§ **Task directions**
One number is the full answer: how many lines in the records contain the word "traffic"?

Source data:

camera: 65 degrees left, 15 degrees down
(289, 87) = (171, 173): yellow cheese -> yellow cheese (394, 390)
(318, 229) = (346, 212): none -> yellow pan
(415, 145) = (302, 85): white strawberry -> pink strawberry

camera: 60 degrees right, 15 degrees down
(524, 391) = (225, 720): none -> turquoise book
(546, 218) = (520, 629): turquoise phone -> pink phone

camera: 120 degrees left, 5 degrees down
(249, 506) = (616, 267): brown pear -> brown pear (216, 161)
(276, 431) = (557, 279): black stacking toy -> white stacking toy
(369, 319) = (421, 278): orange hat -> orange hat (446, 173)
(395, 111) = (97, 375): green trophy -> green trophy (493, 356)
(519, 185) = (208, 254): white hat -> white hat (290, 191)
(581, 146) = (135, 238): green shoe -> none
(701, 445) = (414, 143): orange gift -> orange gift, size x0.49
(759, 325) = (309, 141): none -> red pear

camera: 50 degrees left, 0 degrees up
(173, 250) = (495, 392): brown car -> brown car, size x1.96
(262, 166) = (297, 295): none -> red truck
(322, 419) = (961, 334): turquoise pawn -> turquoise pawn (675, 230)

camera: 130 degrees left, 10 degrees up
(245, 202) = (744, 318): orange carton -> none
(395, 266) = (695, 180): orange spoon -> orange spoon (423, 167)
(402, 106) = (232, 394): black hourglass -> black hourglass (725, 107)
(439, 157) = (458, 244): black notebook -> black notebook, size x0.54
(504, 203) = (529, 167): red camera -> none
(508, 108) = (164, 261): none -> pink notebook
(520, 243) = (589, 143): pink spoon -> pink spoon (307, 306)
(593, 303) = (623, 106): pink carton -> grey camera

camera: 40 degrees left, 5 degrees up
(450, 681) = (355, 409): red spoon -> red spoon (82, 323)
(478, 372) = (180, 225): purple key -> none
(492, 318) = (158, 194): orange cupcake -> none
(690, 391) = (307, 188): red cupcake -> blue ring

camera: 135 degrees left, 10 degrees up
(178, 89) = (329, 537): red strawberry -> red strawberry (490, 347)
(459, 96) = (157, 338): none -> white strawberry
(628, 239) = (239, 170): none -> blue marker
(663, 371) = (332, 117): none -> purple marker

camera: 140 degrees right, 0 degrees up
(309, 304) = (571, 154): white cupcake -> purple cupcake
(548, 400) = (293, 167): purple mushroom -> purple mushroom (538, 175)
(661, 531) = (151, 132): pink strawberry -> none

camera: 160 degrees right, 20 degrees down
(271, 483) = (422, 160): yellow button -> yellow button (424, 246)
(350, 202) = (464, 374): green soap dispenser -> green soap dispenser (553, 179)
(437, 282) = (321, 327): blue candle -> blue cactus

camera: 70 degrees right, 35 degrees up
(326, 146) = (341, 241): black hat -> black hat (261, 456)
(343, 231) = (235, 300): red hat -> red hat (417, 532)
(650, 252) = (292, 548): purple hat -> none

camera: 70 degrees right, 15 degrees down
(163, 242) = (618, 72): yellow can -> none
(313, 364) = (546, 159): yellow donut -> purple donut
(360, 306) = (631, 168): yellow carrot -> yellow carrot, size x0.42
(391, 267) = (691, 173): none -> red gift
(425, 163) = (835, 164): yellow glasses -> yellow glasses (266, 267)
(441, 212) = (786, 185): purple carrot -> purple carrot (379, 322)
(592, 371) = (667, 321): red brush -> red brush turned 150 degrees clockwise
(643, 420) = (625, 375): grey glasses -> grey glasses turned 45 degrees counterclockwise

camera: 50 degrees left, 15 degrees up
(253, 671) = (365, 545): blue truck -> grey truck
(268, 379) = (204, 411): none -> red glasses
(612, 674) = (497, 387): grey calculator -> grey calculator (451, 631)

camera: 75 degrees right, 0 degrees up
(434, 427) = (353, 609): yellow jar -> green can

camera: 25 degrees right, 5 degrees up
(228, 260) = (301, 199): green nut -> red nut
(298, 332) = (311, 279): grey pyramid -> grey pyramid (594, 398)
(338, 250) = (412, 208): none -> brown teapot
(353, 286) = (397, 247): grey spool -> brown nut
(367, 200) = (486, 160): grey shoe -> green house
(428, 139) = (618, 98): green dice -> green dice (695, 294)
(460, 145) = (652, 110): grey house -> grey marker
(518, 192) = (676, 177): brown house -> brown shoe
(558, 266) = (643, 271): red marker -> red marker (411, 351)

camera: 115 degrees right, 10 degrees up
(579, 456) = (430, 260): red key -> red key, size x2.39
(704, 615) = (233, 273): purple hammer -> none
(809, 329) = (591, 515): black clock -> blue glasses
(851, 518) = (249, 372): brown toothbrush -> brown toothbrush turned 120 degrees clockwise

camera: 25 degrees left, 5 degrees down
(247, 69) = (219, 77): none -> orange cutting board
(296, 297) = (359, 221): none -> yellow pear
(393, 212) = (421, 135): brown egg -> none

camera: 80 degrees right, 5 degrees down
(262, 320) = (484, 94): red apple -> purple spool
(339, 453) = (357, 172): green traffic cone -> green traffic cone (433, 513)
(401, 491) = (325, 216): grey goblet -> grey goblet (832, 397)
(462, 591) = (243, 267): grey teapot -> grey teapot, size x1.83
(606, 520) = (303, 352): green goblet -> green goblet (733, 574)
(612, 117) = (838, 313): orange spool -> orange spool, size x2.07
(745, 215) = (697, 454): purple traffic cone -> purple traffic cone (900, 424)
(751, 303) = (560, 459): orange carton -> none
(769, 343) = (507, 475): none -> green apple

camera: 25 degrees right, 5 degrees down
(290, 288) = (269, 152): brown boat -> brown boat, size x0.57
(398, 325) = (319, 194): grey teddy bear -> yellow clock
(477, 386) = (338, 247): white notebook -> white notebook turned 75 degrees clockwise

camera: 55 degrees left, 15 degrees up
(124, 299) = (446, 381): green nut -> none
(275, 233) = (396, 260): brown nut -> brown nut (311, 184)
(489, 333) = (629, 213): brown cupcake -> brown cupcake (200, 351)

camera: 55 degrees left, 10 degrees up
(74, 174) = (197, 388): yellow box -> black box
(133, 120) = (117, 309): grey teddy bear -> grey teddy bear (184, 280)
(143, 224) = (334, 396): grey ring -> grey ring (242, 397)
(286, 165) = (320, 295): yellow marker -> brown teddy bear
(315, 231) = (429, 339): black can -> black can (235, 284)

§ **Completed exercise**
2